This task calls for every entry below to be repeated exactly, without the pictures.

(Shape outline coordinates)
<<<<

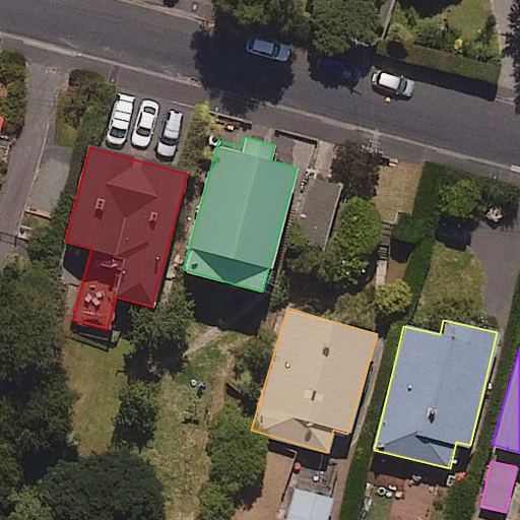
[(326,519),(332,498),(295,489),(285,519),(326,519)]
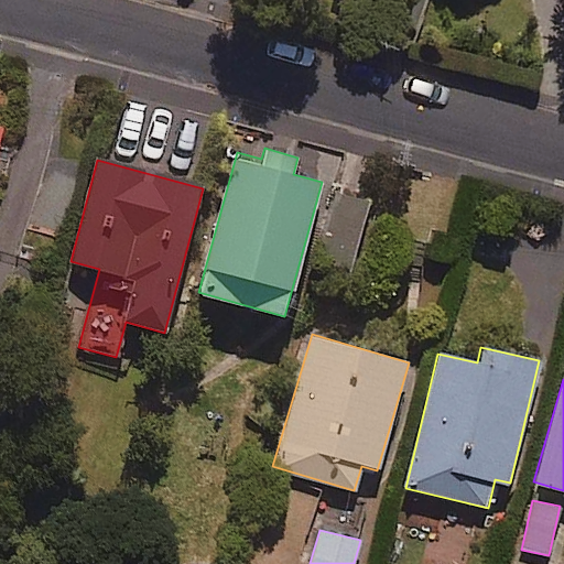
All buildings are outlined.
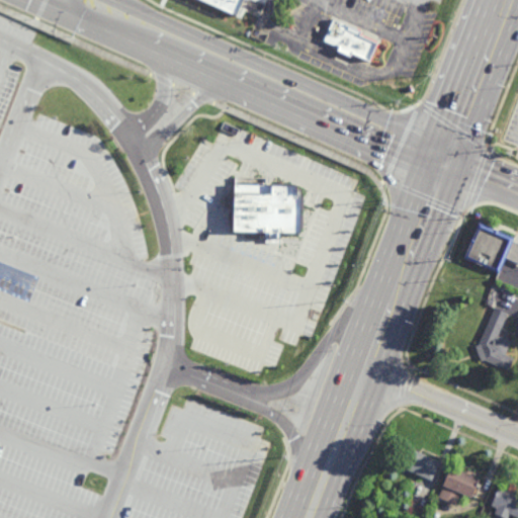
[(201,0),(238,14),(243,0),(256,0),(265,4),(266,0),(201,0)]
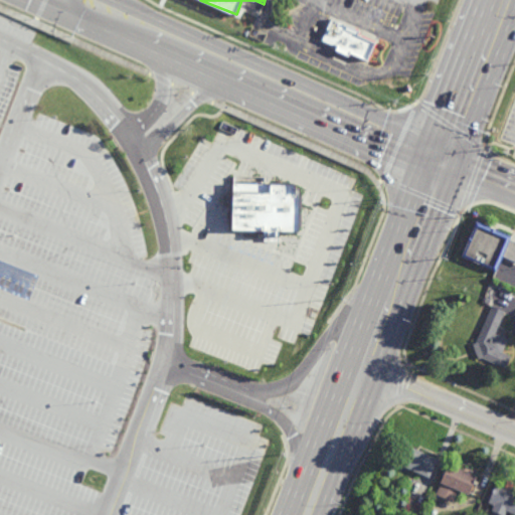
[(377,38),(331,20),(322,43),(368,61),(377,38)]
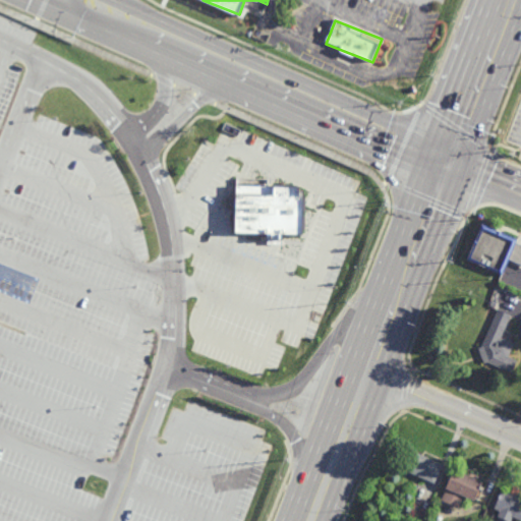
[(300,187),(301,236),(234,234),(236,183),(300,187)]
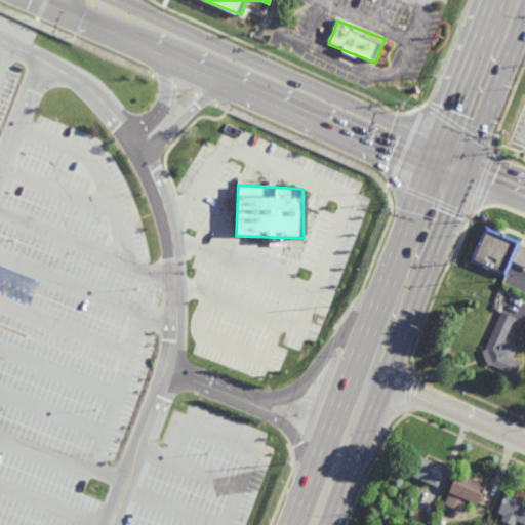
[(524,265),(512,259),(505,276),(469,259),(484,225),(520,240),(519,243),(524,245),(524,265)]
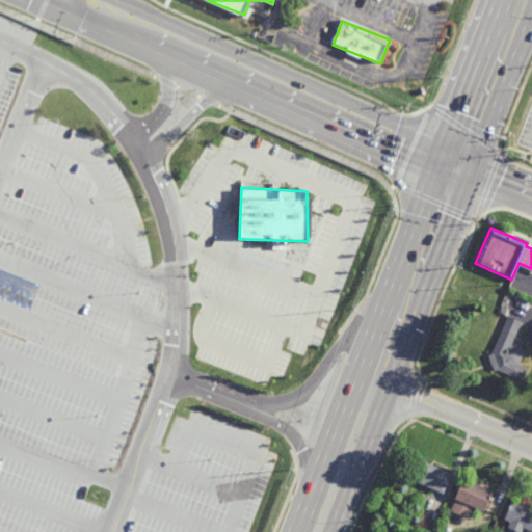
[(522,379),(497,369),(496,369),(495,369),(493,370),(487,354),(490,353),(507,314),(521,320),(510,343),(523,350),(519,364),(527,367),(522,379)]
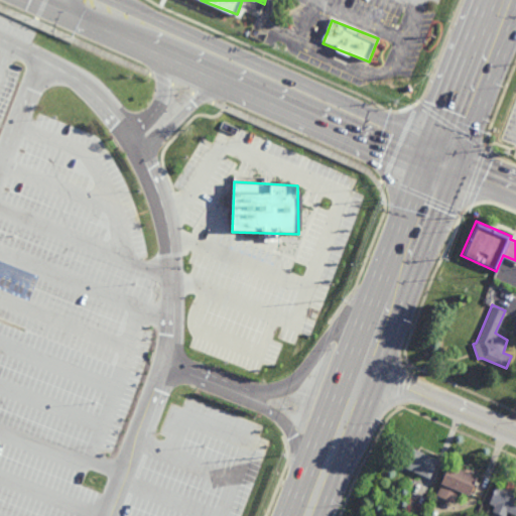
[(429,478),(400,465),(408,445),(436,459),(429,478)]
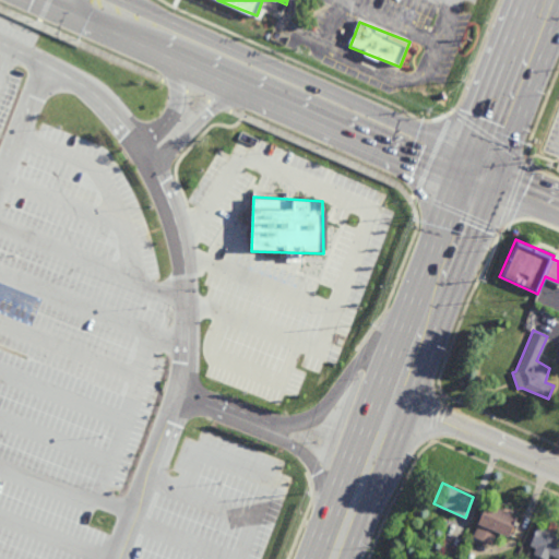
[(508,537),(499,534),(498,535),(496,534),(490,546),(472,538),(478,524),(477,524),(486,503),(516,515),(508,537)]
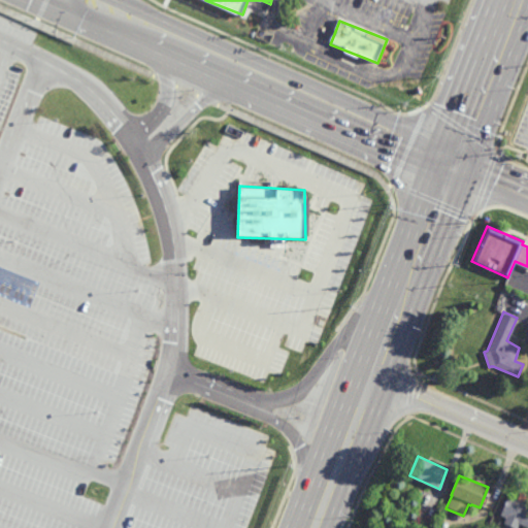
[(527,504),(527,527),(519,523),(517,527),(501,527),(506,518),(499,515),(507,496),(527,504)]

>>>>

**Response for this exercise**
[(326,519),(332,498),(295,489),(285,519),(326,519)]
All buildings are outlined.
[(201,0),(238,14),(243,0),(256,0),(265,4),(266,0),(201,0)]
[(377,38),(331,20),(322,43),(368,61),(377,38)]
[(300,187),(301,236),(234,234),(236,183),(300,187)]
[(524,265),(512,259),(505,276),(469,259),(484,225),(520,240),(519,243),(524,245),(524,265)]
[(522,379),(497,369),(496,369),(495,369),(493,370),(487,354),(490,353),(507,314),(521,320),(510,343),(523,350),(519,364),(527,367),(522,379)]
[(429,478),(400,465),(408,445),(436,459),(429,478)]
[(508,537),(499,534),(498,535),(496,534),(490,546),(472,538),(478,524),(477,524),(486,503),(516,515),(508,537)]
[(527,504),(527,527),(519,523),(517,527),(501,527),(506,518),(499,515),(507,496),(527,504)]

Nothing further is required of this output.